(RECORDS SHOWN Opens)

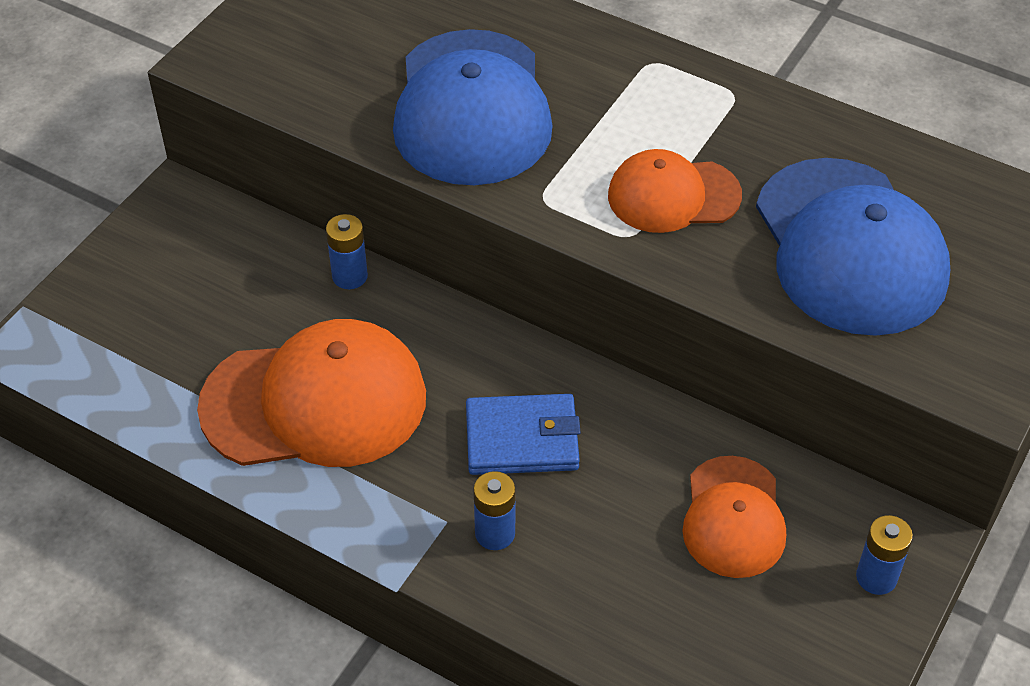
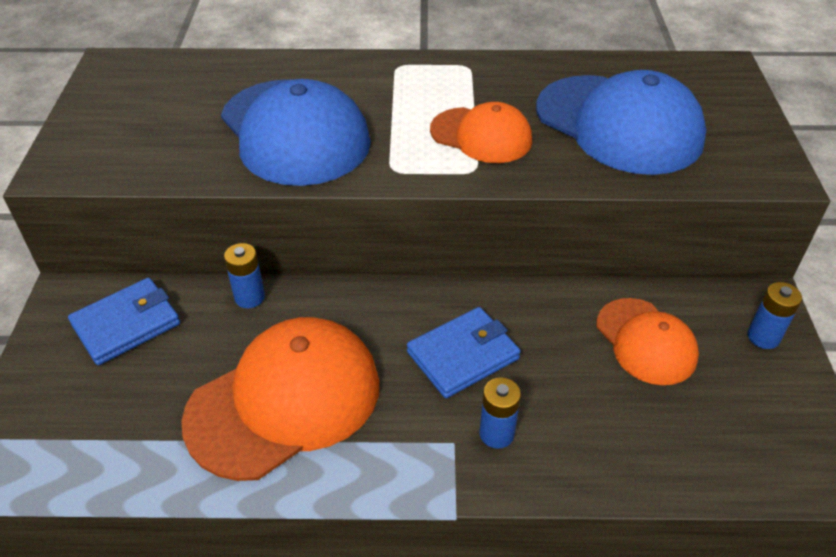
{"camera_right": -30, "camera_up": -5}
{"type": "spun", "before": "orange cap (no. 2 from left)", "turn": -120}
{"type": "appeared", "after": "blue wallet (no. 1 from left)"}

(RECORDS SHOWN Closes)
(RECORDS SHOWN Opens)

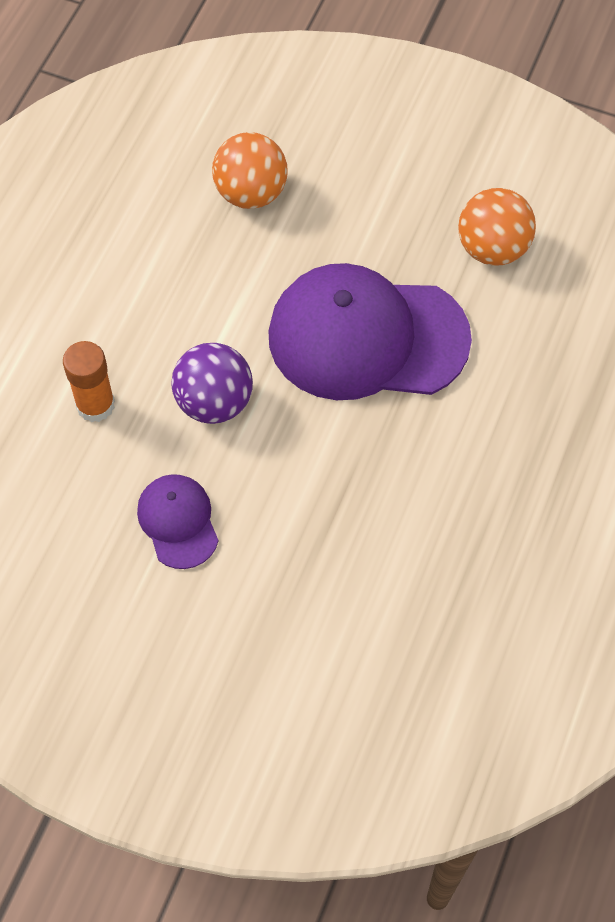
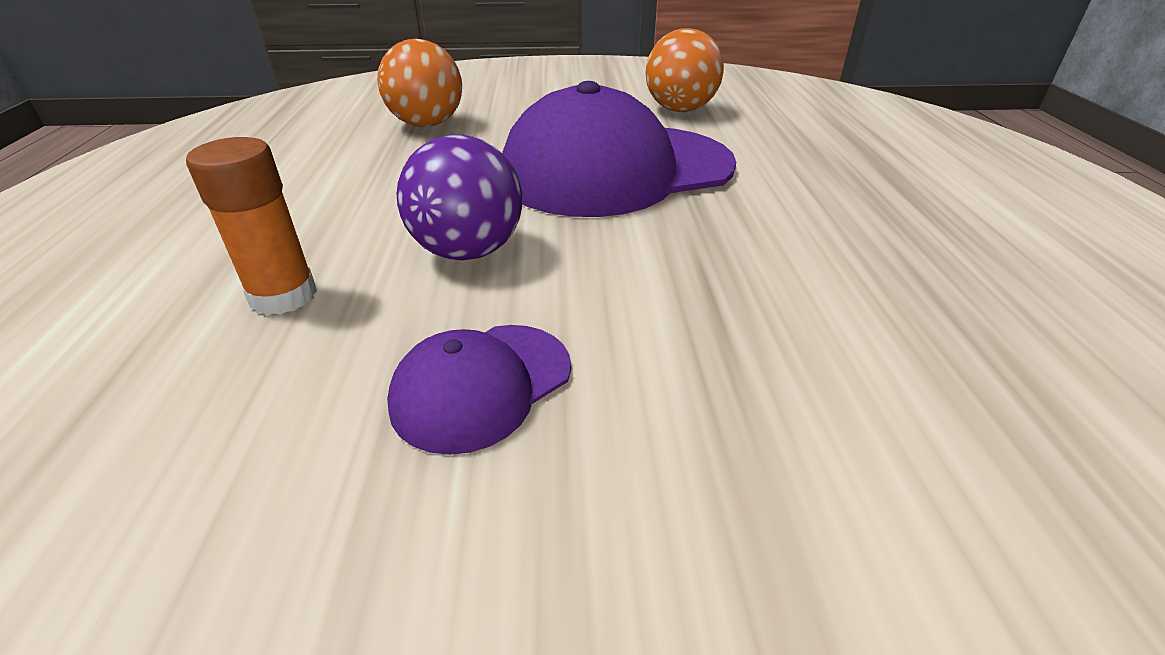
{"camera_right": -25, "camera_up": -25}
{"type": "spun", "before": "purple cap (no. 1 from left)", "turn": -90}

(RECORDS SHOWN Closes)

GOAL OF THE EXERCISE: Only one stretch of the entries above is wanted: the lines from the one containing "(no. 2 from" through the one containing "wallet (no. 1". Please reproduce it exactly.

TASK RESPONSE:
{"type": "spun", "before": "orange cap (no. 2 from left)", "turn": -120}
{"type": "appeared", "after": "blue wallet (no. 1 from left)"}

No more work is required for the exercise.